Scene change data
*** Begin section ***
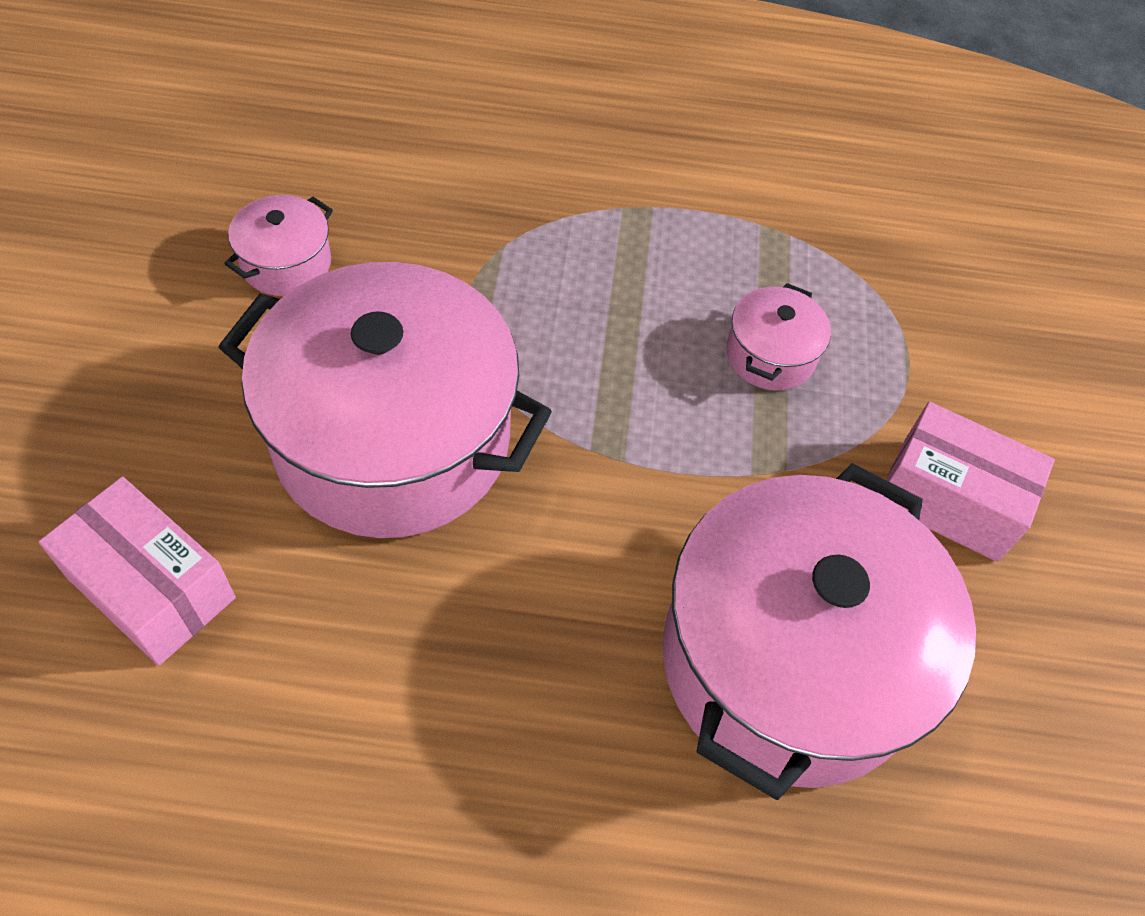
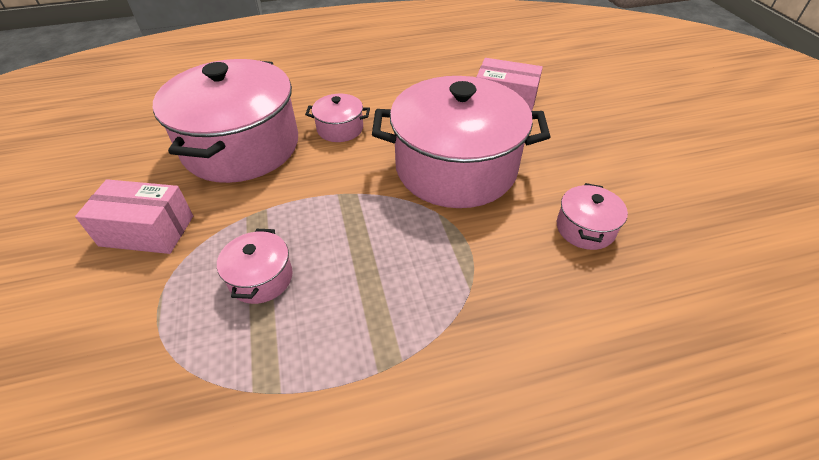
camera: 165 degrees right, 10 degrees down
(564, 638) = (340, 129): none -> pink pot

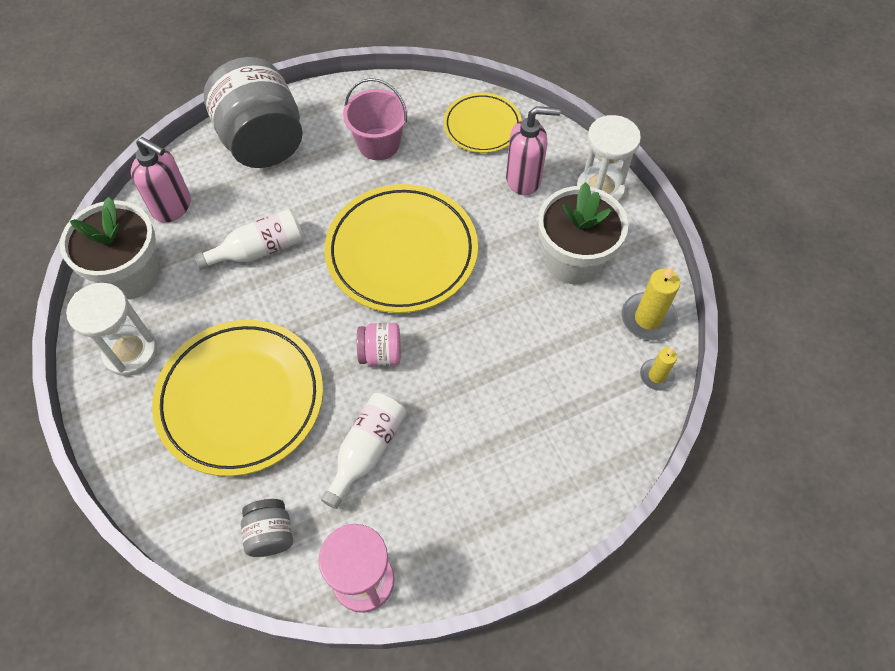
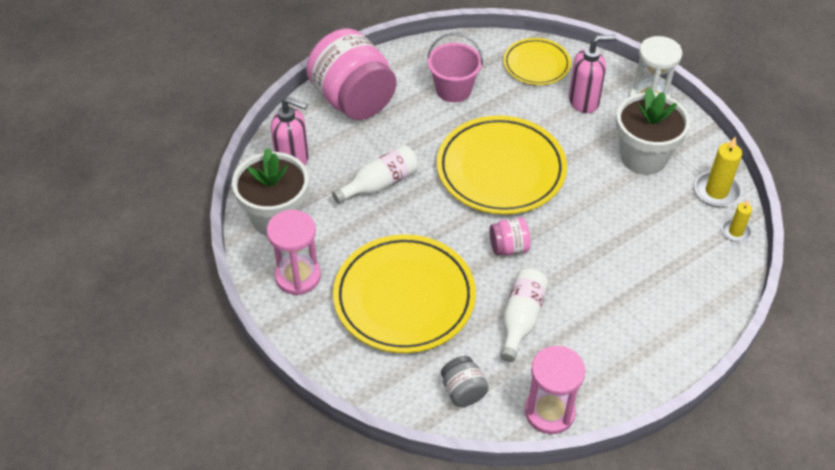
camera: 10 degrees left, 10 degrees down
(130, 352) = (298, 276): white hourglass -> pink hourglass
(262, 141) = (353, 100): grey jar -> pink jar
*** End section ***
When the word "degrees" shows up in a line of the entries, report that line.

camera: 165 degrees right, 10 degrees down
camera: 10 degrees left, 10 degrees down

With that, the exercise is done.